__INSTRUCTIONS TO FOLLOW__.
From the first line to the last, restate the records word for word, skipping the pictures.

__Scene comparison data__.

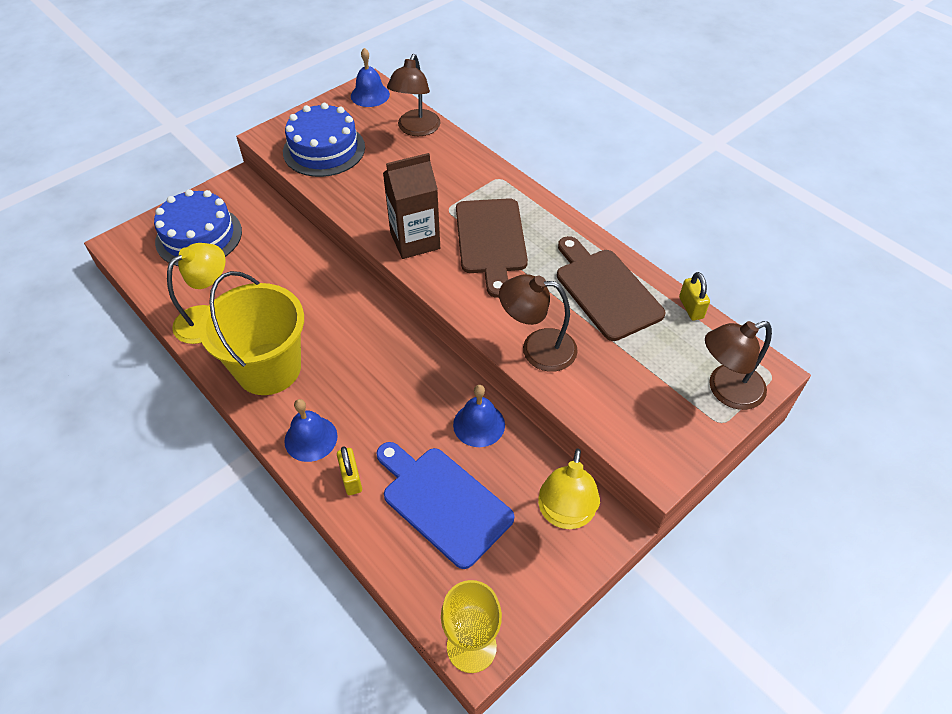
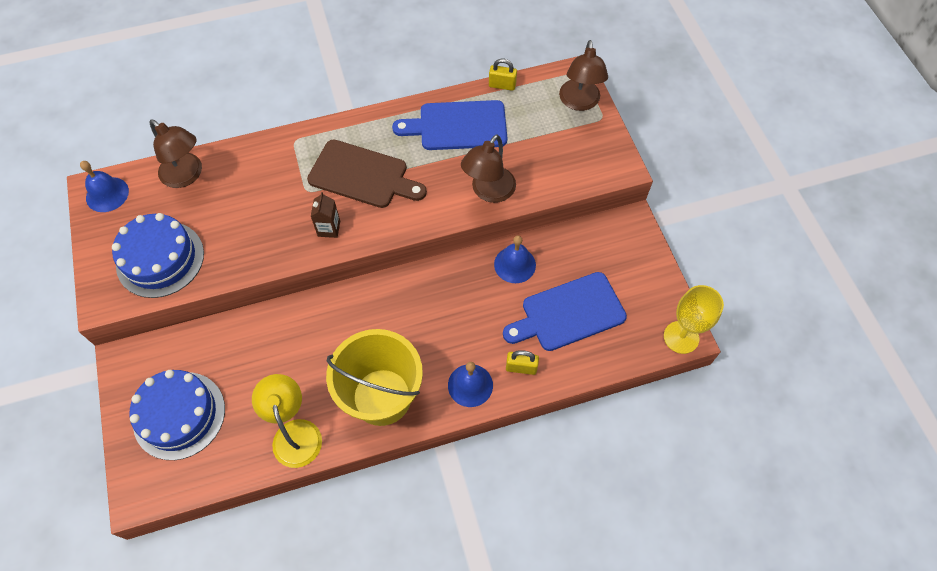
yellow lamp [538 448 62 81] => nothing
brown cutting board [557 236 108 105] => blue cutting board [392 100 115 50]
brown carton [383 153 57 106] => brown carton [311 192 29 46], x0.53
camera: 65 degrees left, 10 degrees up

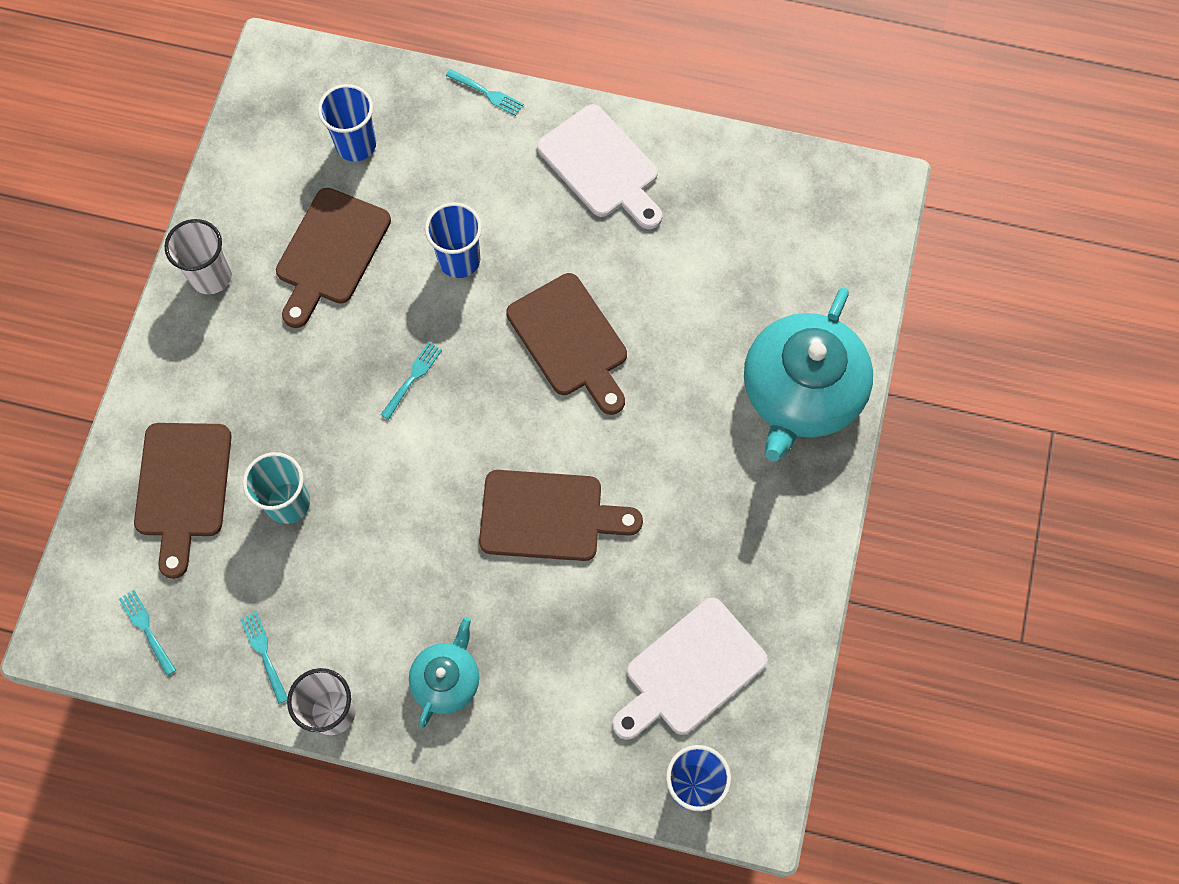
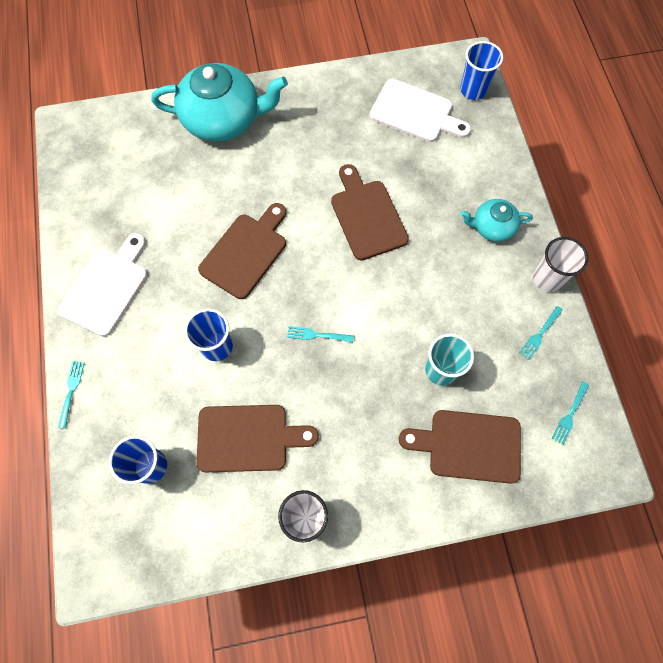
brown cutting board [134 423 98 156] => brown cutting board [399 410 122 74], 150 degrees counterclockwise
camera: 115 degrees left, 0 degrees up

__OUTPUT OF THE TASK__.
yellow lamp [538 448 62 81] => nothing
brown cutting board [557 236 108 105] => blue cutting board [392 100 115 50]
brown carton [383 153 57 106] => brown carton [311 192 29 46], x0.53
camera: 65 degrees left, 10 degrees up

brown cutting board [134 423 98 156] => brown cutting board [399 410 122 74], 150 degrees counterclockwise
camera: 115 degrees left, 0 degrees up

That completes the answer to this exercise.